DATASET EXTRACT START

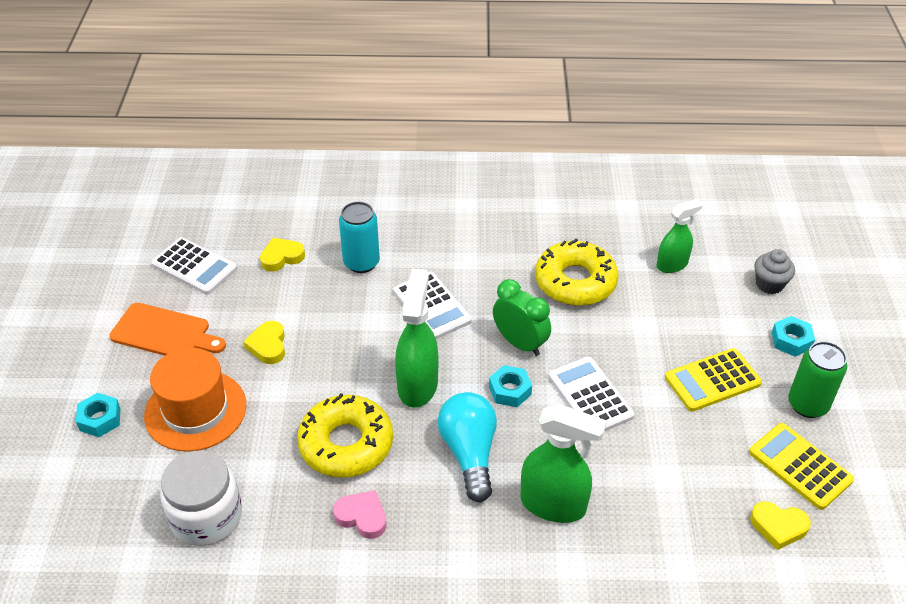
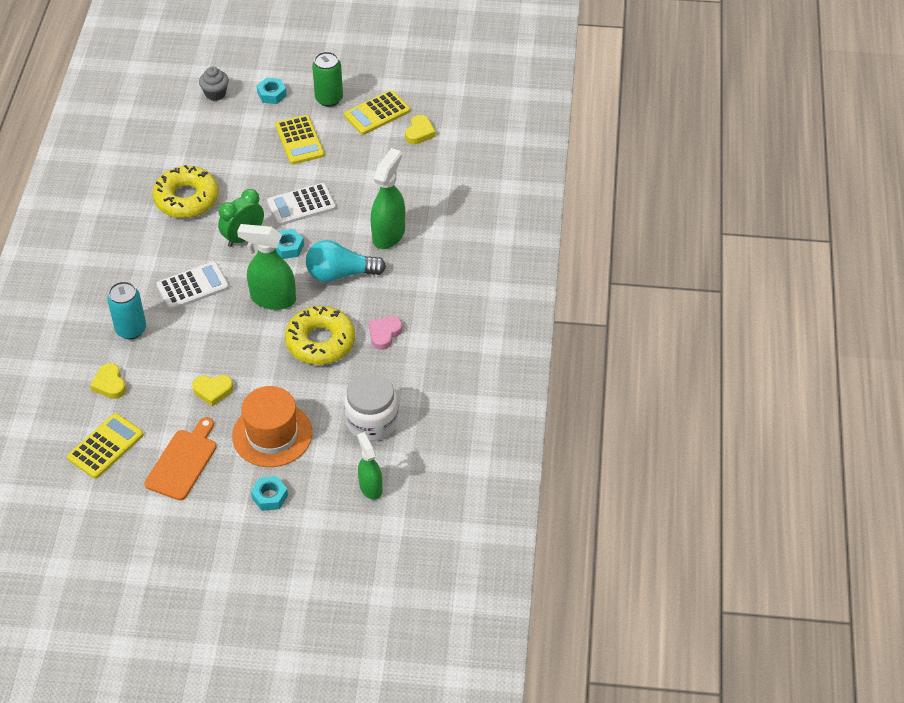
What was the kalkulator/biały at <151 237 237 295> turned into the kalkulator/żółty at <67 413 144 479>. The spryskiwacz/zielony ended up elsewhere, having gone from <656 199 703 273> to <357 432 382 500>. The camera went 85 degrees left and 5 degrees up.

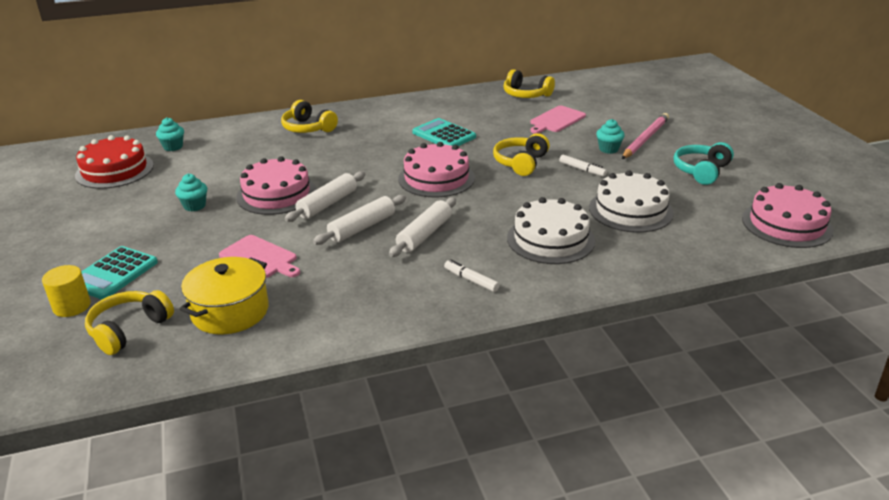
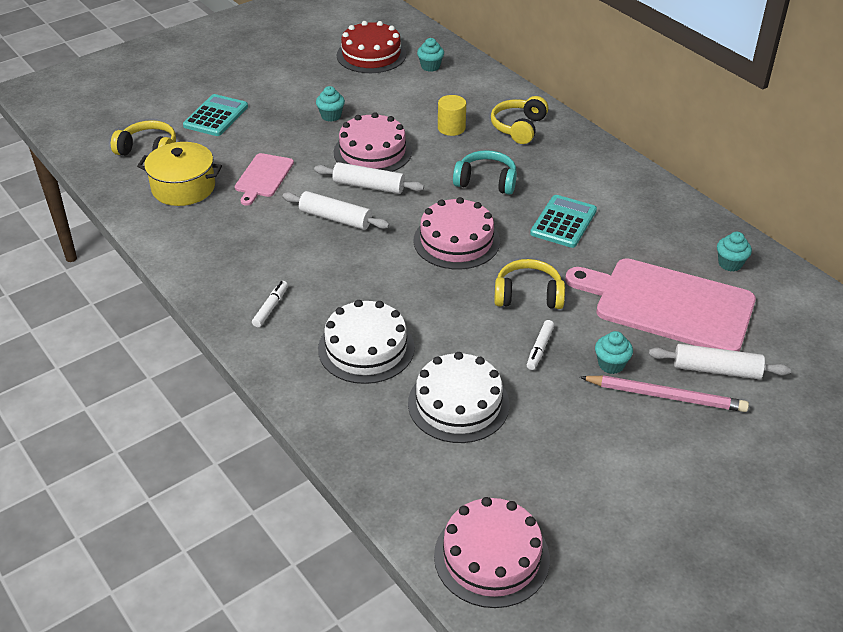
The kalkulator/turkusowy at <81 246 158 300> ended up facing another way, 105 degrees clockwise from before. The walec/żółty ended up elsewhere, having gone from <42 265 91 317> to <438 95 466 136>. The słuchawki/turkusowy ended up elsewhere, having gone from <674 142 734 185> to <453 150 517 195>. The size of the deska do krojenia/różowy at <530 106 586 134> changed by a factor of 1.98. The wałek do ciasta/biały ended up elsewhere, having gone from <389 197 456 257> to <649 344 791 379>. Where the słuchawki/żółty stood at <504 69 555 98>, the muffinka/turkusowy came to stand at <717 232 752 272>. The camera went 70 degrees right and 10 degrees up.

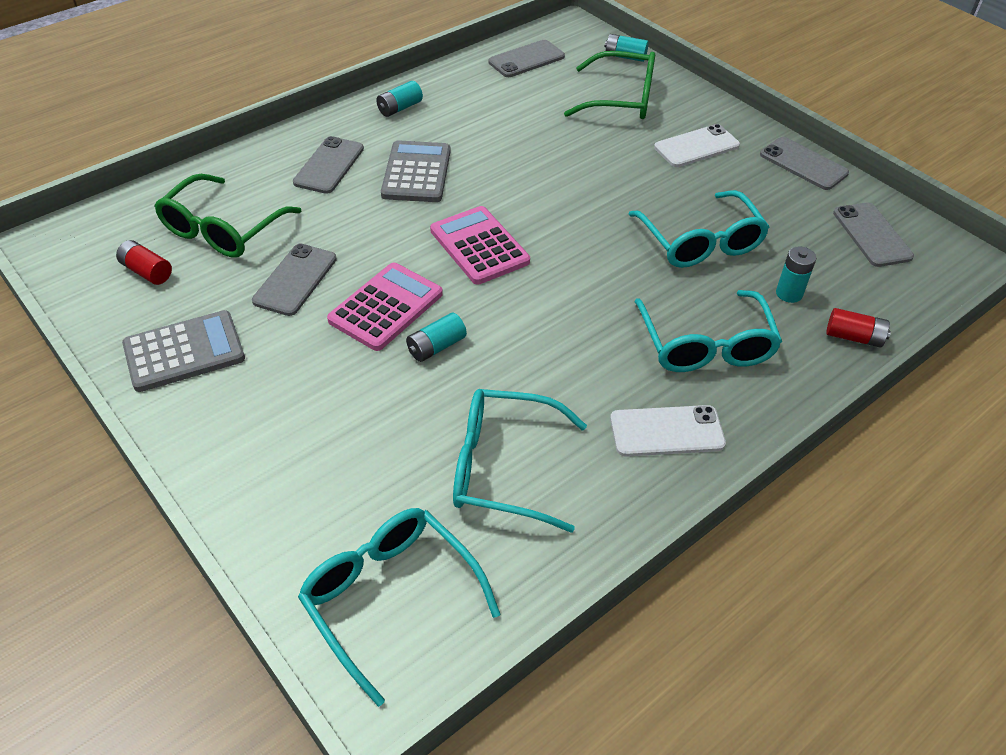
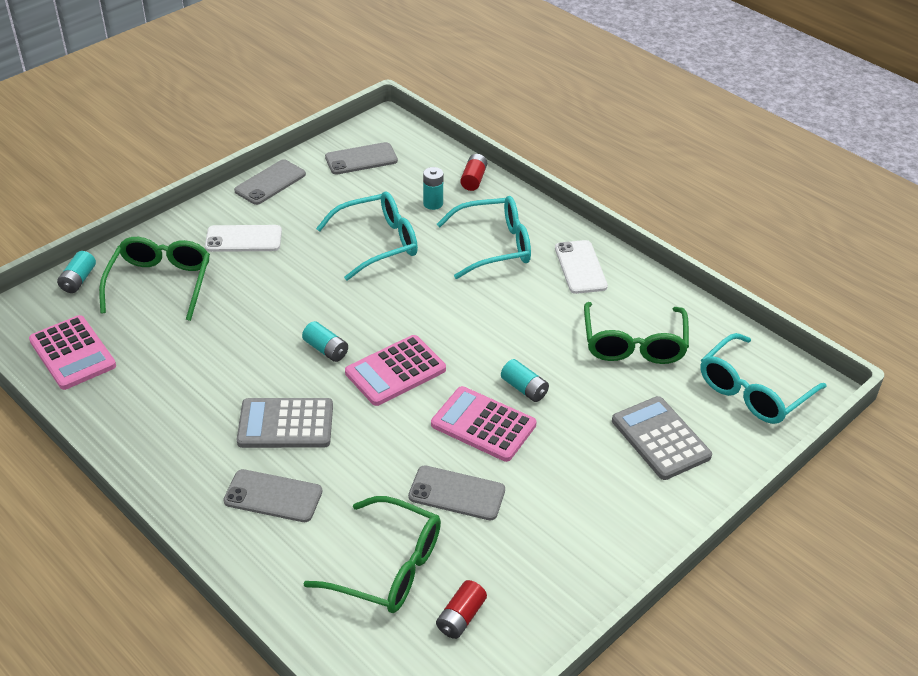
Where the telefon/szary stood at <489 40 565 77>, the kalkulator/różowy came to stand at <29 315 116 390>. The telefon/biały at <654 124 740 167> ended up facing another way, 60 degrees counterclockwise from before. The bateria/turkusowy ended up elsewhere, having gone from <376 81 423 117> to <302 321 348 362>. What was the okulary/turkusowy at <453 389 587 533> turned into the okulary/zielony at <584 302 689 364>. The kalkulator/szary ended up elsewhere, having gone from <122 310 245 392> to <612 396 712 480>. The camera went 95 degrees left and 5 degrees down.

DATASET EXTRACT END

» **INSTRUCTIONS FOR THE TASK**
Print out the whole listing word for word. Leave the pictures out.

» **FINAL ANSWER**
What was the kalkulator/biały at <151 237 237 295> turned into the kalkulator/żółty at <67 413 144 479>. The spryskiwacz/zielony ended up elsewhere, having gone from <656 199 703 273> to <357 432 382 500>. The camera went 85 degrees left and 5 degrees up.

The kalkulator/turkusowy at <81 246 158 300> ended up facing another way, 105 degrees clockwise from before. The walec/żółty ended up elsewhere, having gone from <42 265 91 317> to <438 95 466 136>. The słuchawki/turkusowy ended up elsewhere, having gone from <674 142 734 185> to <453 150 517 195>. The size of the deska do krojenia/różowy at <530 106 586 134> changed by a factor of 1.98. The wałek do ciasta/biały ended up elsewhere, having gone from <389 197 456 257> to <649 344 791 379>. Where the słuchawki/żółty stood at <504 69 555 98>, the muffinka/turkusowy came to stand at <717 232 752 272>. The camera went 70 degrees right and 10 degrees up.

Where the telefon/szary stood at <489 40 565 77>, the kalkulator/różowy came to stand at <29 315 116 390>. The telefon/biały at <654 124 740 167> ended up facing another way, 60 degrees counterclockwise from before. The bateria/turkusowy ended up elsewhere, having gone from <376 81 423 117> to <302 321 348 362>. What was the okulary/turkusowy at <453 389 587 533> turned into the okulary/zielony at <584 302 689 364>. The kalkulator/szary ended up elsewhere, having gone from <122 310 245 392> to <612 396 712 480>. The camera went 95 degrees left and 5 degrees down.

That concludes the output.